What to work on:
Keep to the lines between the one holding "Subject: **adipose tissue**. (SVG masks)" and the one holding "mask_svg, mask_w, mask_h.", inclusive, and write them out exactly.
====== Given information ======
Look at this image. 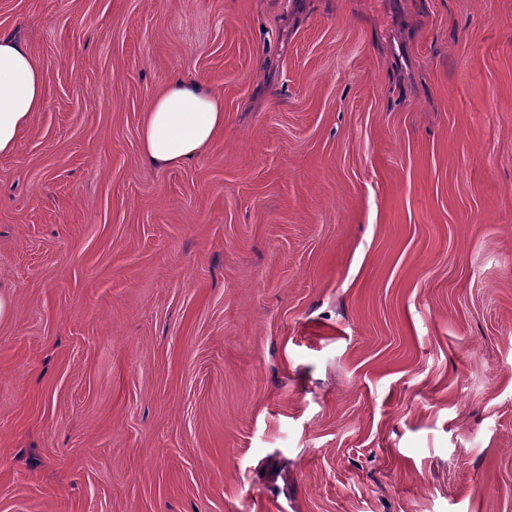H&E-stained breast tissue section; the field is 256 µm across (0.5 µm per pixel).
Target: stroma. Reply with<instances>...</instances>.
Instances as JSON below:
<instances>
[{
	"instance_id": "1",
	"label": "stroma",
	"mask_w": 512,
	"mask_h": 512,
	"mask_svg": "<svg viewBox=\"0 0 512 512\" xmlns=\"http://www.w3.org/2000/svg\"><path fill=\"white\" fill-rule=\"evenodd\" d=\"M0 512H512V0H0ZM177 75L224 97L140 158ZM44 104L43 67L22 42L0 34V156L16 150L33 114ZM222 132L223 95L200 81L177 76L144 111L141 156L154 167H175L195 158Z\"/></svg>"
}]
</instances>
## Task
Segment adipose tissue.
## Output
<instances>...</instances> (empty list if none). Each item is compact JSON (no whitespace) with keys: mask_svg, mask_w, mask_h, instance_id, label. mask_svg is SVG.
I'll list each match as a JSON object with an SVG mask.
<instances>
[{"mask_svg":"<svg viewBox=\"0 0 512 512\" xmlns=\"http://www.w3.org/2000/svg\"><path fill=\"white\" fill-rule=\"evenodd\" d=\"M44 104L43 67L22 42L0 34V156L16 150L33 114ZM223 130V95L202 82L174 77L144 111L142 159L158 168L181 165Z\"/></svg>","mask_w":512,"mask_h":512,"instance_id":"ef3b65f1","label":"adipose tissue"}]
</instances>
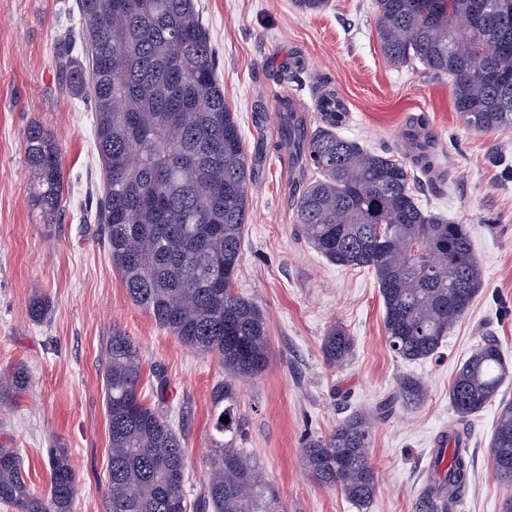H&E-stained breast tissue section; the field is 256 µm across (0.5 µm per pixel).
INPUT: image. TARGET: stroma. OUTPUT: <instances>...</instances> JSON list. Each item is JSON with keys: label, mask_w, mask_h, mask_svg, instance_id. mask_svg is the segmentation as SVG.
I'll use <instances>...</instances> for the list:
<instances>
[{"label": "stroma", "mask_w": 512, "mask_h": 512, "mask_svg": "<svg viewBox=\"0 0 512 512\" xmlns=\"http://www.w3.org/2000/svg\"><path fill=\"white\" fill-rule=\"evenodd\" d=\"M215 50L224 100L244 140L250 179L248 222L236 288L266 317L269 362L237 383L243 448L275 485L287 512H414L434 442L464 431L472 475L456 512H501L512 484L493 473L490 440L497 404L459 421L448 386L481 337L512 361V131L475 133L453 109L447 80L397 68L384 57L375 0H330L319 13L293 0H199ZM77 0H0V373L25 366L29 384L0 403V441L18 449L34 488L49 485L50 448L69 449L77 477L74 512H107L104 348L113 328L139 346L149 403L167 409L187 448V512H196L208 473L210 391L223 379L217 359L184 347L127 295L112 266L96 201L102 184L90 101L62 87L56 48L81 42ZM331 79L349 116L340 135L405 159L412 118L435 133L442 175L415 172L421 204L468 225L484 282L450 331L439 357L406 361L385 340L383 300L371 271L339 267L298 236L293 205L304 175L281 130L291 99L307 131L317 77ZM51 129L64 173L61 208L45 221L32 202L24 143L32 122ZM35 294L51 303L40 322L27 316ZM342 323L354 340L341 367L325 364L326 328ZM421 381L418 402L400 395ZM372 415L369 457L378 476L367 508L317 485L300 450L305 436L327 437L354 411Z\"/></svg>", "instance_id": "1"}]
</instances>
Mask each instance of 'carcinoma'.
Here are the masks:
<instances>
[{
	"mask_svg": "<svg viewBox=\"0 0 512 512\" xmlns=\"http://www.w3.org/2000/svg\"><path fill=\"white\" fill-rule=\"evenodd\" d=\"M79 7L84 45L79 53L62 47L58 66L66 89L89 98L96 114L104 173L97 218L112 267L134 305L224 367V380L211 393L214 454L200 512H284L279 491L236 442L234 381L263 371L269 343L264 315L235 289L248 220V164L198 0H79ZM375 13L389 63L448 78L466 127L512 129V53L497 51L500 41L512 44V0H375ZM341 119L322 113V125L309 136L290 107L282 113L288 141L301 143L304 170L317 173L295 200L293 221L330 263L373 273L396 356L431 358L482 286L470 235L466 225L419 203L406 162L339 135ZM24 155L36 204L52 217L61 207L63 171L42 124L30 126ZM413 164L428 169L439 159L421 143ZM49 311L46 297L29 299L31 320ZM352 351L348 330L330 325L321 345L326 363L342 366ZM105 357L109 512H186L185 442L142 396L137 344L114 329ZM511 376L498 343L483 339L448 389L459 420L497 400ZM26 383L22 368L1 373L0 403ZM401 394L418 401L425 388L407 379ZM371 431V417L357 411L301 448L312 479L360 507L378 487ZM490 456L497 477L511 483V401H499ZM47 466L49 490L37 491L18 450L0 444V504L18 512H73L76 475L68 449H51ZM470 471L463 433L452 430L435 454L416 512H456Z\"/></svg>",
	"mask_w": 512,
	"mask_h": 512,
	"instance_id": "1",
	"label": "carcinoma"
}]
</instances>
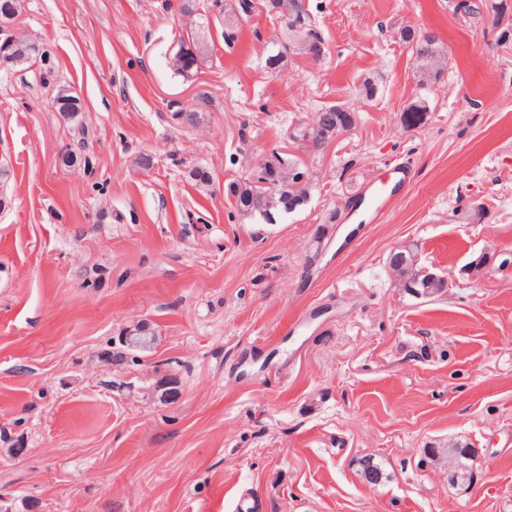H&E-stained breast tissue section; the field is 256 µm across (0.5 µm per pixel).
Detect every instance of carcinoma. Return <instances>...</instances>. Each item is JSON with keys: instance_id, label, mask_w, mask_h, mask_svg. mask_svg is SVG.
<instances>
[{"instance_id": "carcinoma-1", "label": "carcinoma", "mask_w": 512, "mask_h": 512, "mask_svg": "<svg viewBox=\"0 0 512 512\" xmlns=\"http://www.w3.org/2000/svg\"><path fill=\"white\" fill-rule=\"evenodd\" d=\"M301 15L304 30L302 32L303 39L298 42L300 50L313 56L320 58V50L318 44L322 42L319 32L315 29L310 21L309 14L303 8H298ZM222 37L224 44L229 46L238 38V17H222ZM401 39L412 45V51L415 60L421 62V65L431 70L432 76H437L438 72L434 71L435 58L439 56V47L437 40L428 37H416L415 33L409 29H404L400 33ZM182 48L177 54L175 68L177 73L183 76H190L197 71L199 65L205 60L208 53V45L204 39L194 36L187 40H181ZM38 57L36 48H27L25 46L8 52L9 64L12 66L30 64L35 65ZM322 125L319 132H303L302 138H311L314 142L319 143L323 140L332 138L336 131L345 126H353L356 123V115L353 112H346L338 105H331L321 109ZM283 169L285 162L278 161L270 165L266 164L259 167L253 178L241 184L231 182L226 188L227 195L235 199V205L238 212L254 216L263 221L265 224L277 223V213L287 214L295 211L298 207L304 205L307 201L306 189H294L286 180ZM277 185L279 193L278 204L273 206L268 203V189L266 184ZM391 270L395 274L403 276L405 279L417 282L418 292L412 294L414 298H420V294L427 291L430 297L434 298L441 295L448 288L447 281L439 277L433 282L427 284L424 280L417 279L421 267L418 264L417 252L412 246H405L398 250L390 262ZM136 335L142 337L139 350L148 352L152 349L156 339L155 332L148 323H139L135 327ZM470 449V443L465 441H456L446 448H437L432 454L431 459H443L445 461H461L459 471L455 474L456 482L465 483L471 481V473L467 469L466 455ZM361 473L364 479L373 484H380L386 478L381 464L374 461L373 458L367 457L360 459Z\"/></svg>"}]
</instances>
======
====== Given information ======
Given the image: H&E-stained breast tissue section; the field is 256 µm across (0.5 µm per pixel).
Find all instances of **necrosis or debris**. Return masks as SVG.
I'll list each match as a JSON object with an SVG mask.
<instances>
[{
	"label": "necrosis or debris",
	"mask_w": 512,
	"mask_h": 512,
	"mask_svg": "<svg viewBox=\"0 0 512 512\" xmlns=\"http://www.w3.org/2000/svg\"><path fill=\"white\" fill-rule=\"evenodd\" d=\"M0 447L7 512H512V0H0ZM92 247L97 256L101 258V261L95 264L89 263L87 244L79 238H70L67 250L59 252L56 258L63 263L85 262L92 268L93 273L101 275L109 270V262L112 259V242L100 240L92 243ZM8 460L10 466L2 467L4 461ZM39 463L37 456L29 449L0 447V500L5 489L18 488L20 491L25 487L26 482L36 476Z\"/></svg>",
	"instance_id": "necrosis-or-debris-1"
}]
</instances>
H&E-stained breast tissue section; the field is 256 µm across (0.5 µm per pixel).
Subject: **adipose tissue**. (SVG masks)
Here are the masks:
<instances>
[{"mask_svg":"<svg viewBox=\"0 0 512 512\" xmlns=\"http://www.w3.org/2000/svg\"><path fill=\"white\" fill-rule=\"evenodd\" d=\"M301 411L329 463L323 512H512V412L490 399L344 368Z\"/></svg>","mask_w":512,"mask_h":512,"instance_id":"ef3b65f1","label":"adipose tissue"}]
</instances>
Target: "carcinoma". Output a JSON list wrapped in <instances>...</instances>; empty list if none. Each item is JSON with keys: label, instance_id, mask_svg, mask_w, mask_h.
======
Task answer:
Subject: **adipose tissue**. (SVG masks)
Here are the masks:
<instances>
[{"mask_svg":"<svg viewBox=\"0 0 512 512\" xmlns=\"http://www.w3.org/2000/svg\"><path fill=\"white\" fill-rule=\"evenodd\" d=\"M301 411L329 463L323 512H512V412L490 399L344 368Z\"/></svg>","mask_w":512,"mask_h":512,"instance_id":"ef3b65f1","label":"adipose tissue"}]
</instances>
Target: "carcinoma". Output a JSON list wrapped in <instances>...</instances>; empty list if none. Each item is JSON with keys: label, instance_id, mask_svg, mask_w, mask_h.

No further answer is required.